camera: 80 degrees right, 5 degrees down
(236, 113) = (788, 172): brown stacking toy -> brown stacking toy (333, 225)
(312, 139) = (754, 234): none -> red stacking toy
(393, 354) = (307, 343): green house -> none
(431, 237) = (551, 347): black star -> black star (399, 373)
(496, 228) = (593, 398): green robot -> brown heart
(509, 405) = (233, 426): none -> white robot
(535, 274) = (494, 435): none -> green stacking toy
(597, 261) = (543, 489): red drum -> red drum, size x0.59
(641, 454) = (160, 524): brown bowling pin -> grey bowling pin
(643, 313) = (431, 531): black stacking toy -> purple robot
**********
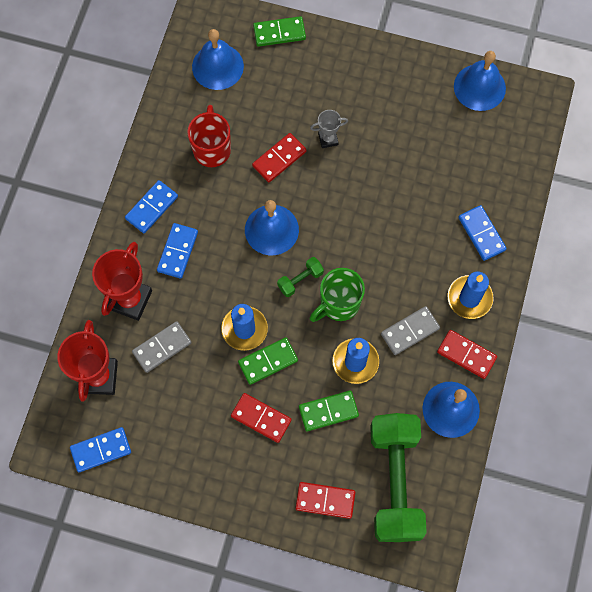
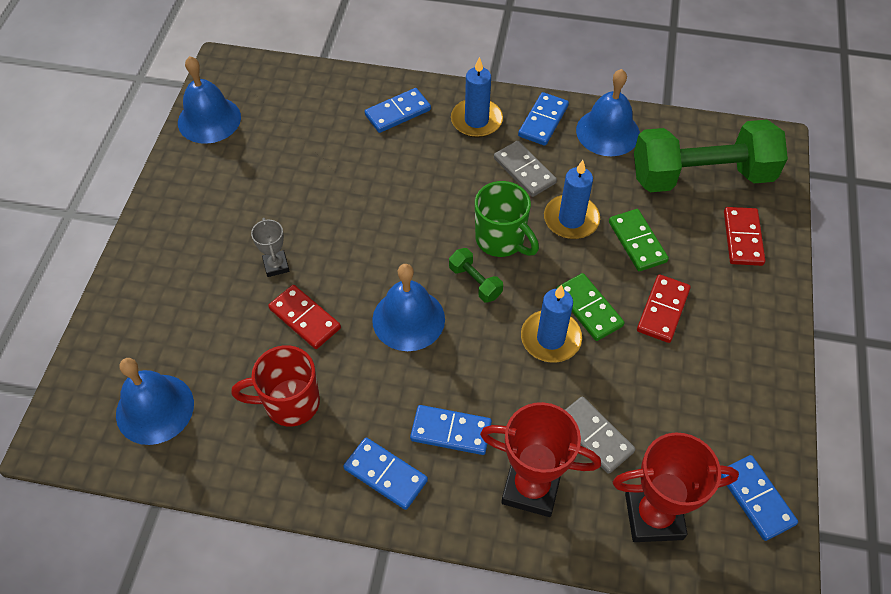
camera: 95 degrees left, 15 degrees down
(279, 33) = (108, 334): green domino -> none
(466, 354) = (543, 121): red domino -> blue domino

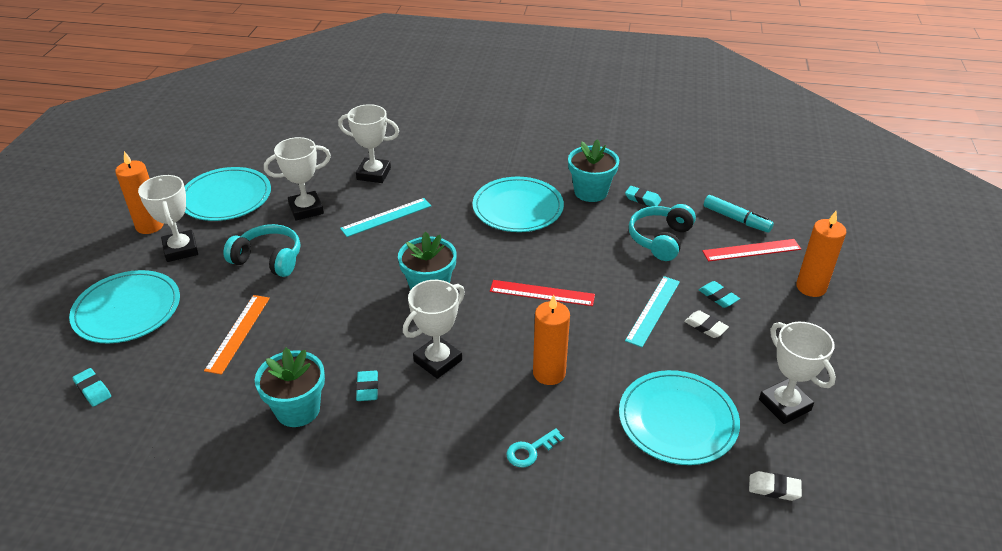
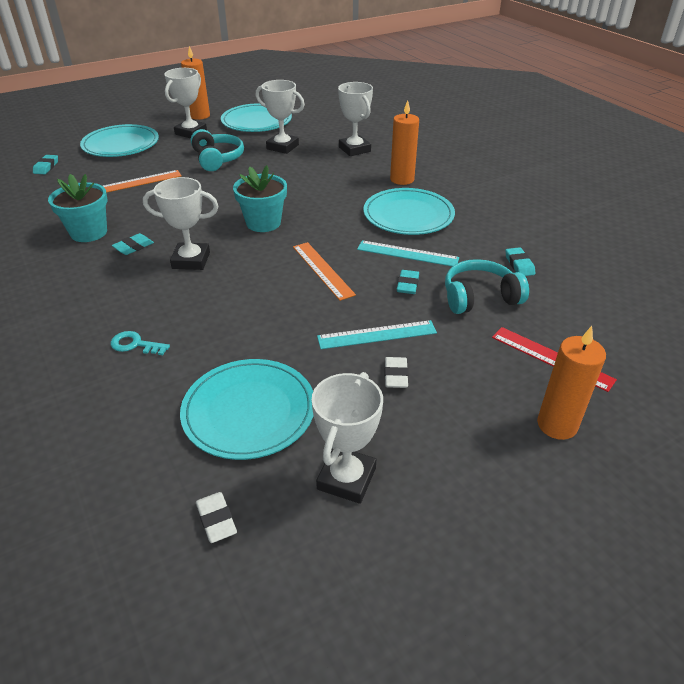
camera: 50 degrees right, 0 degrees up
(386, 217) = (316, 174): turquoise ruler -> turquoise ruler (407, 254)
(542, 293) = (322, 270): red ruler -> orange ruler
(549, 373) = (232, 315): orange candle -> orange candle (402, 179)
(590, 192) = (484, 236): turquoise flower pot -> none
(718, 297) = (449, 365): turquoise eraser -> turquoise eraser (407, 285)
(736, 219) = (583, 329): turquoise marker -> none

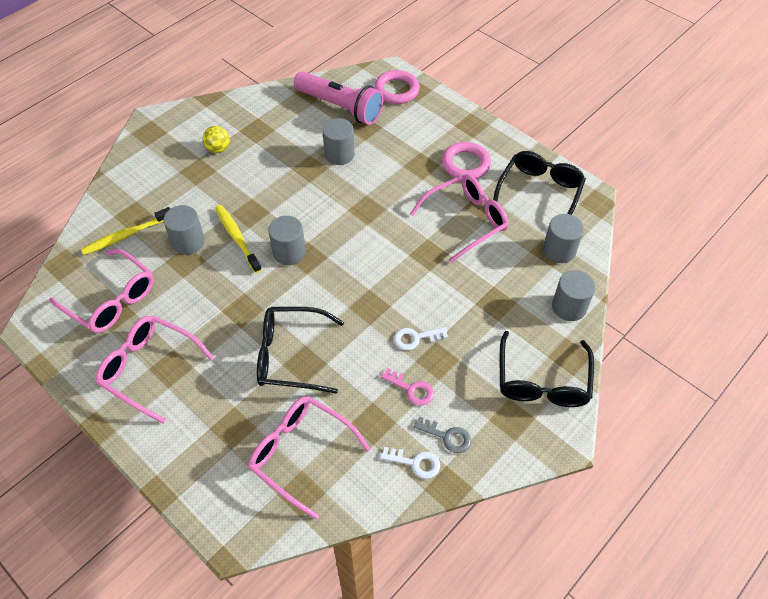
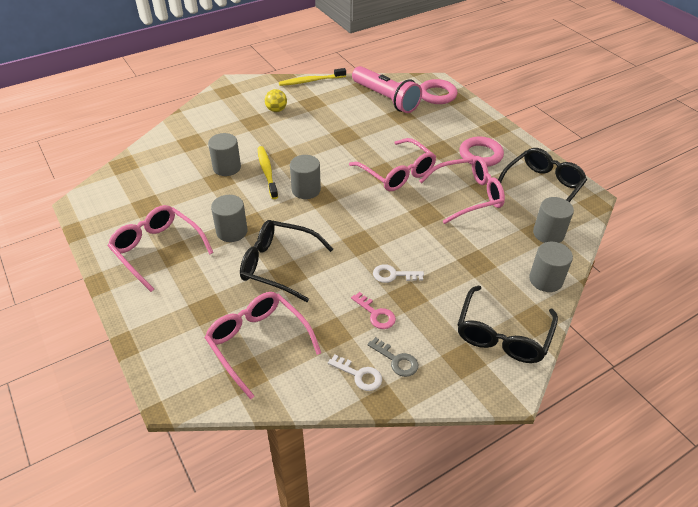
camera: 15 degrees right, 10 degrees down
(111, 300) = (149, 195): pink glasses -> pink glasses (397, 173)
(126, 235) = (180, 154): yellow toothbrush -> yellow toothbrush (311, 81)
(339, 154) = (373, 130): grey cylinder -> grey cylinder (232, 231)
**********
### Assignment
Where does the string "domino" appear in the records above? Return every line that holds it.

### Exercise output
(279, 33) = (108, 334): green domino -> none
(466, 354) = (543, 121): red domino -> blue domino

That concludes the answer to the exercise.